[Image comparison data]
------------------------------------------------------------
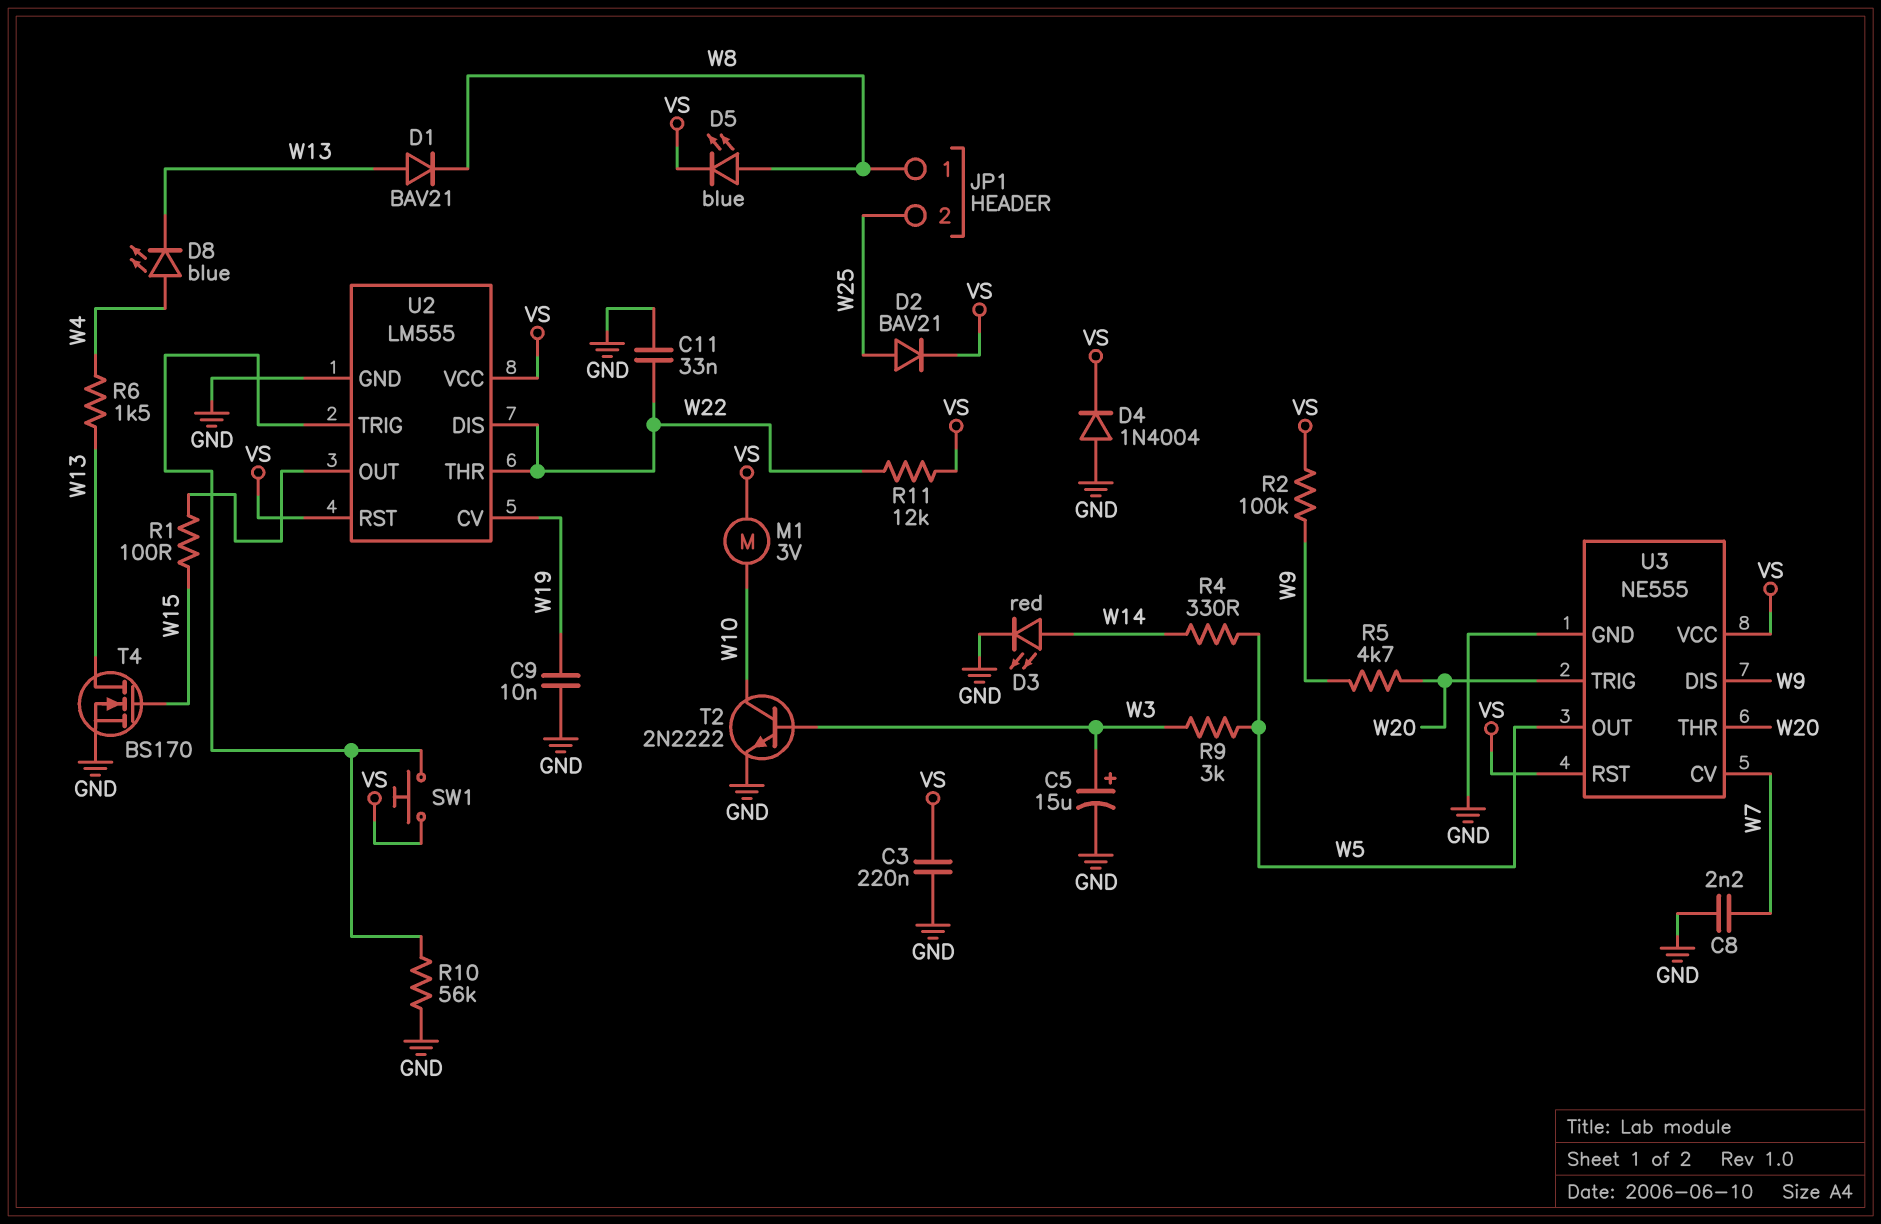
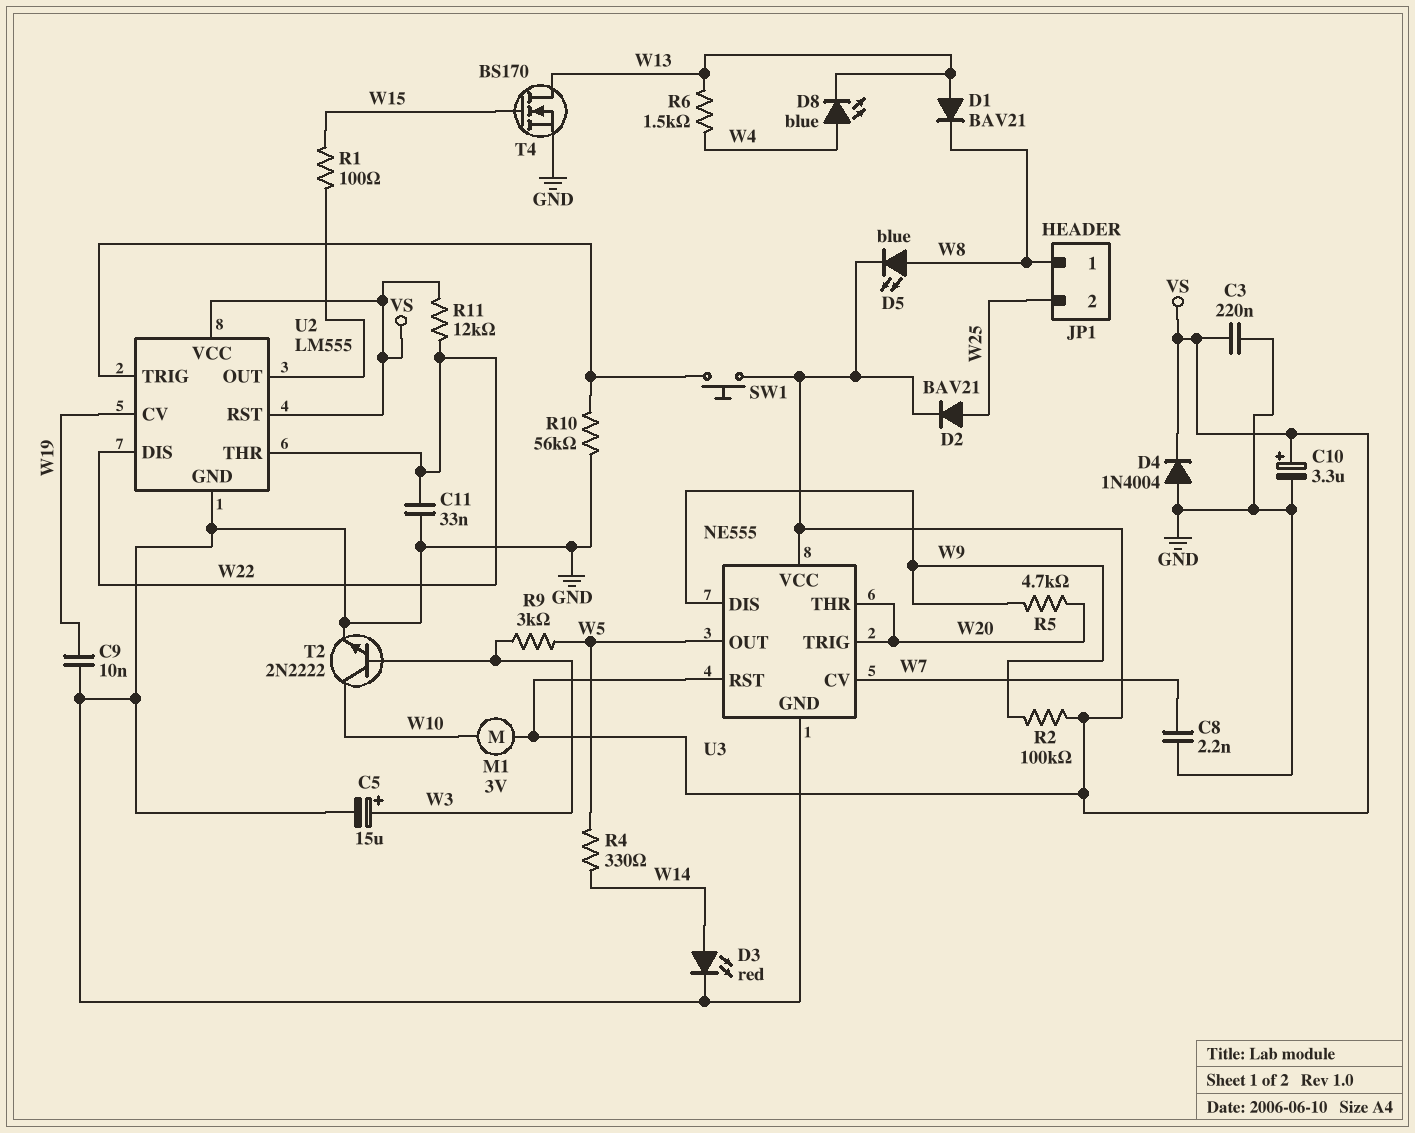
C10: none -> 3.3uF (plus VS, minus GND)

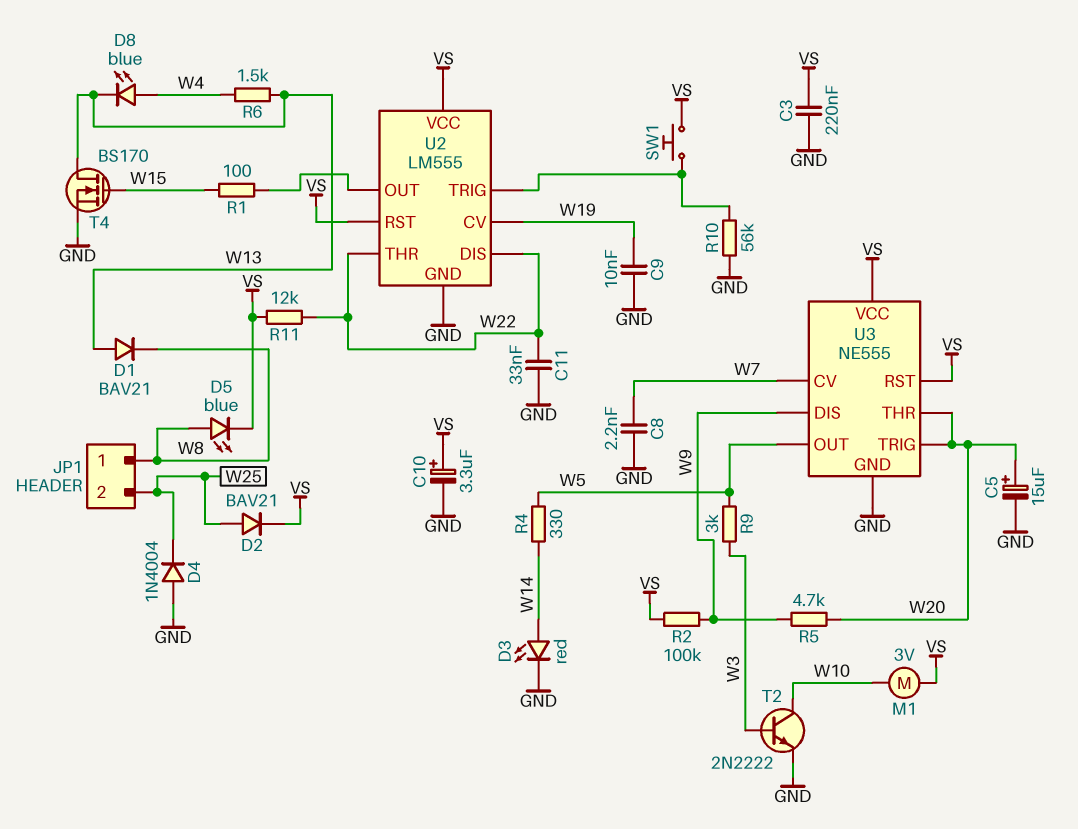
C5: 15uF (plus W3, minus GND) -> 15uF (plus W20, minus GND)
D4: diode 1N4004 (A GND, K VS) -> diode 1N4004 (A GND, K W25)

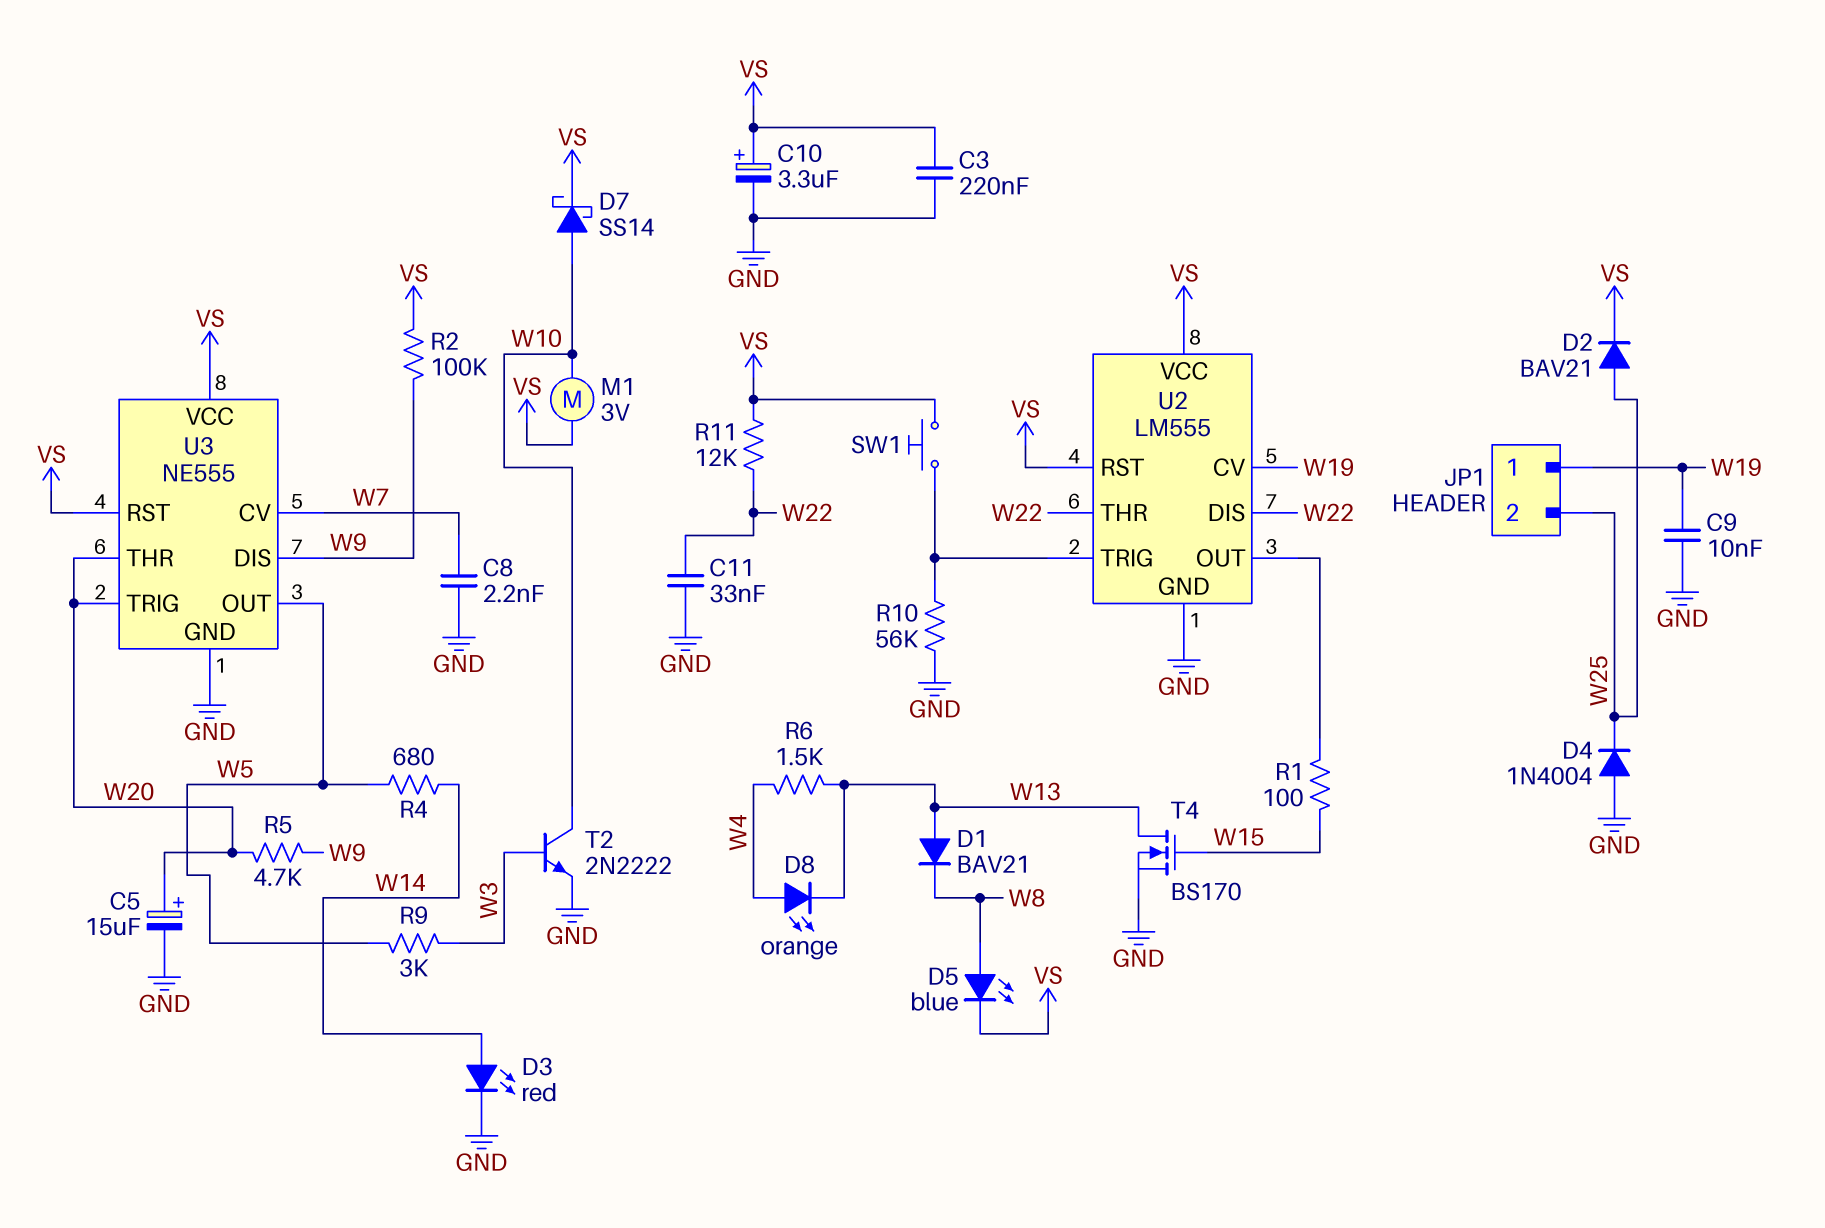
D7: none -> schottky SS14 (A W10, K VS)
D8: LED blue (A W4, K W13) -> LED orange (A W4, K W13)
JP1 pin 1: W8 -> W19
R4: 330 (W5, W14) -> 680 (W5, W14)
------------------------------------------------------------
• ASSIGNMENT: Nothing but an exact copy of the data above, minus its pictures, should appear in the response.

• OUTPUT OF THE TASK:
C10: none -> 3.3uF (plus VS, minus GND)

C5: 15uF (plus W3, minus GND) -> 15uF (plus W20, minus GND)
D4: diode 1N4004 (A GND, K VS) -> diode 1N4004 (A GND, K W25)

D7: none -> schottky SS14 (A W10, K VS)
D8: LED blue (A W4, K W13) -> LED orange (A W4, K W13)
JP1 pin 1: W8 -> W19
R4: 330 (W5, W14) -> 680 (W5, W14)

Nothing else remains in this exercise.